Return the entries in their entirety, precisely as given.

==== RAW DATA ====

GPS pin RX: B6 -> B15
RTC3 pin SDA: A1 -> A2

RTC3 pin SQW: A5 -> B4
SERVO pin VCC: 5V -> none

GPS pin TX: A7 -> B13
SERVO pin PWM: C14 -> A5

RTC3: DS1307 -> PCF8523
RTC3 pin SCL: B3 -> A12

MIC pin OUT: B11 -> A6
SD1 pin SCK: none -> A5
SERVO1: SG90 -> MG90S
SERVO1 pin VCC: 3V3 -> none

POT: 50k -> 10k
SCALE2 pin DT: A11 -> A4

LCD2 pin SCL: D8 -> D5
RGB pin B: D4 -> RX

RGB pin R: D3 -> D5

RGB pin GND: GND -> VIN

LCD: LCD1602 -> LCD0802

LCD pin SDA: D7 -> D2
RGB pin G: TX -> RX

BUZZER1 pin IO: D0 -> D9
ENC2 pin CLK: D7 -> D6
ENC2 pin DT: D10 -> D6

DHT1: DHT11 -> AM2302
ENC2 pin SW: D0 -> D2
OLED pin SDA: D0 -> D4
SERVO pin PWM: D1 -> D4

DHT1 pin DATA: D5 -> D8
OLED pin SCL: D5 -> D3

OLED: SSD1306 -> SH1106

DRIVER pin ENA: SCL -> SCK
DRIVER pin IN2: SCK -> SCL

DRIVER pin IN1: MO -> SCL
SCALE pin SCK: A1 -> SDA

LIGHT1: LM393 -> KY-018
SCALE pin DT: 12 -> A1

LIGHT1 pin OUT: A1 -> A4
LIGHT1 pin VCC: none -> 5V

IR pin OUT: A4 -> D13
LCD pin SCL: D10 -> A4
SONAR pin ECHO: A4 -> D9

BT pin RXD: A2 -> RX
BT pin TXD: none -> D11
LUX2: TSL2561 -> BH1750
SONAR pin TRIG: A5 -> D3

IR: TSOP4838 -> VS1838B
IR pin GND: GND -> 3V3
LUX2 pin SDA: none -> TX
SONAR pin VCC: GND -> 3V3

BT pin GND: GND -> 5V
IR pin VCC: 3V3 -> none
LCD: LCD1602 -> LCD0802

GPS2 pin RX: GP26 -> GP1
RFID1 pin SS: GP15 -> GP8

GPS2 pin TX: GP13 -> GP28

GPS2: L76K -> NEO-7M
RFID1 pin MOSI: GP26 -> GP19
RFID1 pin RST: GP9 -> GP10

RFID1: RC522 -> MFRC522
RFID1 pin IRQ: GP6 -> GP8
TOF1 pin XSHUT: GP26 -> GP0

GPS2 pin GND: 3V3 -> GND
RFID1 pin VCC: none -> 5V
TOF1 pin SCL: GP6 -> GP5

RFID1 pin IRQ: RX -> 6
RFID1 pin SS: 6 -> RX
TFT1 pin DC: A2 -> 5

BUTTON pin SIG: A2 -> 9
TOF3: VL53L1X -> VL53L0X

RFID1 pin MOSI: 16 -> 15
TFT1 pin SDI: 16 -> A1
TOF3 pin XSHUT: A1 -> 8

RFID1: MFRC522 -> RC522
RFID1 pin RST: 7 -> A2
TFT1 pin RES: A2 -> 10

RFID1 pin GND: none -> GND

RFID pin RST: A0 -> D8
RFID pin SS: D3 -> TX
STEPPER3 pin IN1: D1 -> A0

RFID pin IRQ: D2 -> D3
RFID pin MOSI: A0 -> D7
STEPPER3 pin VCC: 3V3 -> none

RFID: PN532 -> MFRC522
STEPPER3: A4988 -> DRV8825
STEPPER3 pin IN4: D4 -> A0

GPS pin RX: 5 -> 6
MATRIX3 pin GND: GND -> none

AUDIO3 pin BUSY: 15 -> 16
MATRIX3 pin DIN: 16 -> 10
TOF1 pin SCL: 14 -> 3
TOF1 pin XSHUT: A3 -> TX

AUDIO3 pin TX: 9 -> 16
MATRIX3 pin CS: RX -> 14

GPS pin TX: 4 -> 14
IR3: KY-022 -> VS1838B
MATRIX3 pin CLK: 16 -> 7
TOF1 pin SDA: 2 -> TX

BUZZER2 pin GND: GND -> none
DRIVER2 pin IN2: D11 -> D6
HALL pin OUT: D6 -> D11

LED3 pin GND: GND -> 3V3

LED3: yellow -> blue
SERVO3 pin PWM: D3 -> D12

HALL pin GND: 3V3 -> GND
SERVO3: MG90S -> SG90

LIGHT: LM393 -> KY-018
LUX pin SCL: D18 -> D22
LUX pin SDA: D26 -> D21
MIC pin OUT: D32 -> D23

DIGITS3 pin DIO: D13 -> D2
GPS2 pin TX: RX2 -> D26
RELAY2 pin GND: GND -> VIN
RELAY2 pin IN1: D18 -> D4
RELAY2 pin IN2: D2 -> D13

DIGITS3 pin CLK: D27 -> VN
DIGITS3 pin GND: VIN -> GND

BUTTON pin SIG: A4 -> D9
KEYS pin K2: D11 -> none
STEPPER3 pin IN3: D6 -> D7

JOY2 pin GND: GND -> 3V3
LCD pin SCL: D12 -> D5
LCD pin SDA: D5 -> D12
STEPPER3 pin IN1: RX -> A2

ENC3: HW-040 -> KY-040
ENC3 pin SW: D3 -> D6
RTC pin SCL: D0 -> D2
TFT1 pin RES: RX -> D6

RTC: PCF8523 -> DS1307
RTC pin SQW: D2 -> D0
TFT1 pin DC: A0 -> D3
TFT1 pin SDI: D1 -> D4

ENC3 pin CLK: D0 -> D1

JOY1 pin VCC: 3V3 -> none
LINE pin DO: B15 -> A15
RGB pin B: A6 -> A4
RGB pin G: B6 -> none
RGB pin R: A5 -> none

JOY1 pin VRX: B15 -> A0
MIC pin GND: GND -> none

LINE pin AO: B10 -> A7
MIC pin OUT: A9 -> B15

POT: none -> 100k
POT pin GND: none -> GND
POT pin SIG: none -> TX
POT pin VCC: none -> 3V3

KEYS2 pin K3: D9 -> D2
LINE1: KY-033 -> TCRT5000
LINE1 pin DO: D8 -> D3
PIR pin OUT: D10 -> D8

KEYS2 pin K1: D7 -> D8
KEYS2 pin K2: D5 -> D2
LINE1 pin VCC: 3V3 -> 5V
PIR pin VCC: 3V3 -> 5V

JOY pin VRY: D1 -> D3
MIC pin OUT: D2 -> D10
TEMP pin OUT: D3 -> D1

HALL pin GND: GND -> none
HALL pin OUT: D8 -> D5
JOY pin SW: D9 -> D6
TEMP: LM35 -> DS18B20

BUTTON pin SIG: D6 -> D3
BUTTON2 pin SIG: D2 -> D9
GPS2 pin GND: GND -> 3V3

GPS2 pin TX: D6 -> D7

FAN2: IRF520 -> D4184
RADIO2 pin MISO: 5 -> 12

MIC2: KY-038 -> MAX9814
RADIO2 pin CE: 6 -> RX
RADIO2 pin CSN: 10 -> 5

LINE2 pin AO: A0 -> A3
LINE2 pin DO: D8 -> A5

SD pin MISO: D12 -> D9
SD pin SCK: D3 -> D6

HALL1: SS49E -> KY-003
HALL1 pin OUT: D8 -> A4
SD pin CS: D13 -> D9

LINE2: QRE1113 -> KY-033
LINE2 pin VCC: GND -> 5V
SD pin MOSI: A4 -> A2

====

» **EXERCISE OUTPUT**:
GPS pin RX: B6 -> B15
RTC3 pin SDA: A1 -> A2

RTC3 pin SQW: A5 -> B4
SERVO pin VCC: 5V -> none

GPS pin TX: A7 -> B13
SERVO pin PWM: C14 -> A5

RTC3: DS1307 -> PCF8523
RTC3 pin SCL: B3 -> A12

MIC pin OUT: B11 -> A6
SD1 pin SCK: none -> A5
SERVO1: SG90 -> MG90S
SERVO1 pin VCC: 3V3 -> none

POT: 50k -> 10k
SCALE2 pin DT: A11 -> A4

LCD2 pin SCL: D8 -> D5
RGB pin B: D4 -> RX

RGB pin R: D3 -> D5

RGB pin GND: GND -> VIN

LCD: LCD1602 -> LCD0802

LCD pin SDA: D7 -> D2
RGB pin G: TX -> RX

BUZZER1 pin IO: D0 -> D9
ENC2 pin CLK: D7 -> D6
ENC2 pin DT: D10 -> D6

DHT1: DHT11 -> AM2302
ENC2 pin SW: D0 -> D2
OLED pin SDA: D0 -> D4
SERVO pin PWM: D1 -> D4

DHT1 pin DATA: D5 -> D8
OLED pin SCL: D5 -> D3

OLED: SSD1306 -> SH1106

DRIVER pin ENA: SCL -> SCK
DRIVER pin IN2: SCK -> SCL

DRIVER pin IN1: MO -> SCL
SCALE pin SCK: A1 -> SDA

LIGHT1: LM393 -> KY-018
SCALE pin DT: 12 -> A1

LIGHT1 pin OUT: A1 -> A4
LIGHT1 pin VCC: none -> 5V

IR pin OUT: A4 -> D13
LCD pin SCL: D10 -> A4
SONAR pin ECHO: A4 -> D9

BT pin RXD: A2 -> RX
BT pin TXD: none -> D11
LUX2: TSL2561 -> BH1750
SONAR pin TRIG: A5 -> D3

IR: TSOP4838 -> VS1838B
IR pin GND: GND -> 3V3
LUX2 pin SDA: none -> TX
SONAR pin VCC: GND -> 3V3

BT pin GND: GND -> 5V
IR pin VCC: 3V3 -> none
LCD: LCD1602 -> LCD0802

GPS2 pin RX: GP26 -> GP1
RFID1 pin SS: GP15 -> GP8

GPS2 pin TX: GP13 -> GP28

GPS2: L76K -> NEO-7M
RFID1 pin MOSI: GP26 -> GP19
RFID1 pin RST: GP9 -> GP10

RFID1: RC522 -> MFRC522
RFID1 pin IRQ: GP6 -> GP8
TOF1 pin XSHUT: GP26 -> GP0

GPS2 pin GND: 3V3 -> GND
RFID1 pin VCC: none -> 5V
TOF1 pin SCL: GP6 -> GP5

RFID1 pin IRQ: RX -> 6
RFID1 pin SS: 6 -> RX
TFT1 pin DC: A2 -> 5

BUTTON pin SIG: A2 -> 9
TOF3: VL53L1X -> VL53L0X

RFID1 pin MOSI: 16 -> 15
TFT1 pin SDI: 16 -> A1
TOF3 pin XSHUT: A1 -> 8

RFID1: MFRC522 -> RC522
RFID1 pin RST: 7 -> A2
TFT1 pin RES: A2 -> 10

RFID1 pin GND: none -> GND

RFID pin RST: A0 -> D8
RFID pin SS: D3 -> TX
STEPPER3 pin IN1: D1 -> A0

RFID pin IRQ: D2 -> D3
RFID pin MOSI: A0 -> D7
STEPPER3 pin VCC: 3V3 -> none

RFID: PN532 -> MFRC522
STEPPER3: A4988 -> DRV8825
STEPPER3 pin IN4: D4 -> A0

GPS pin RX: 5 -> 6
MATRIX3 pin GND: GND -> none

AUDIO3 pin BUSY: 15 -> 16
MATRIX3 pin DIN: 16 -> 10
TOF1 pin SCL: 14 -> 3
TOF1 pin XSHUT: A3 -> TX

AUDIO3 pin TX: 9 -> 16
MATRIX3 pin CS: RX -> 14

GPS pin TX: 4 -> 14
IR3: KY-022 -> VS1838B
MATRIX3 pin CLK: 16 -> 7
TOF1 pin SDA: 2 -> TX

BUZZER2 pin GND: GND -> none
DRIVER2 pin IN2: D11 -> D6
HALL pin OUT: D6 -> D11

LED3 pin GND: GND -> 3V3

LED3: yellow -> blue
SERVO3 pin PWM: D3 -> D12

HALL pin GND: 3V3 -> GND
SERVO3: MG90S -> SG90

LIGHT: LM393 -> KY-018
LUX pin SCL: D18 -> D22
LUX pin SDA: D26 -> D21
MIC pin OUT: D32 -> D23

DIGITS3 pin DIO: D13 -> D2
GPS2 pin TX: RX2 -> D26
RELAY2 pin GND: GND -> VIN
RELAY2 pin IN1: D18 -> D4
RELAY2 pin IN2: D2 -> D13

DIGITS3 pin CLK: D27 -> VN
DIGITS3 pin GND: VIN -> GND

BUTTON pin SIG: A4 -> D9
KEYS pin K2: D11 -> none
STEPPER3 pin IN3: D6 -> D7

JOY2 pin GND: GND -> 3V3
LCD pin SCL: D12 -> D5
LCD pin SDA: D5 -> D12
STEPPER3 pin IN1: RX -> A2

ENC3: HW-040 -> KY-040
ENC3 pin SW: D3 -> D6
RTC pin SCL: D0 -> D2
TFT1 pin RES: RX -> D6

RTC: PCF8523 -> DS1307
RTC pin SQW: D2 -> D0
TFT1 pin DC: A0 -> D3
TFT1 pin SDI: D1 -> D4

ENC3 pin CLK: D0 -> D1

JOY1 pin VCC: 3V3 -> none
LINE pin DO: B15 -> A15
RGB pin B: A6 -> A4
RGB pin G: B6 -> none
RGB pin R: A5 -> none

JOY1 pin VRX: B15 -> A0
MIC pin GND: GND -> none

LINE pin AO: B10 -> A7
MIC pin OUT: A9 -> B15

POT: none -> 100k
POT pin GND: none -> GND
POT pin SIG: none -> TX
POT pin VCC: none -> 3V3

KEYS2 pin K3: D9 -> D2
LINE1: KY-033 -> TCRT5000
LINE1 pin DO: D8 -> D3
PIR pin OUT: D10 -> D8

KEYS2 pin K1: D7 -> D8
KEYS2 pin K2: D5 -> D2
LINE1 pin VCC: 3V3 -> 5V
PIR pin VCC: 3V3 -> 5V

JOY pin VRY: D1 -> D3
MIC pin OUT: D2 -> D10
TEMP pin OUT: D3 -> D1

HALL pin GND: GND -> none
HALL pin OUT: D8 -> D5
JOY pin SW: D9 -> D6
TEMP: LM35 -> DS18B20

BUTTON pin SIG: D6 -> D3
BUTTON2 pin SIG: D2 -> D9
GPS2 pin GND: GND -> 3V3

GPS2 pin TX: D6 -> D7

FAN2: IRF520 -> D4184
RADIO2 pin MISO: 5 -> 12

MIC2: KY-038 -> MAX9814
RADIO2 pin CE: 6 -> RX
RADIO2 pin CSN: 10 -> 5

LINE2 pin AO: A0 -> A3
LINE2 pin DO: D8 -> A5

SD pin MISO: D12 -> D9
SD pin SCK: D3 -> D6

HALL1: SS49E -> KY-003
HALL1 pin OUT: D8 -> A4
SD pin CS: D13 -> D9

LINE2: QRE1113 -> KY-033
LINE2 pin VCC: GND -> 5V
SD pin MOSI: A4 -> A2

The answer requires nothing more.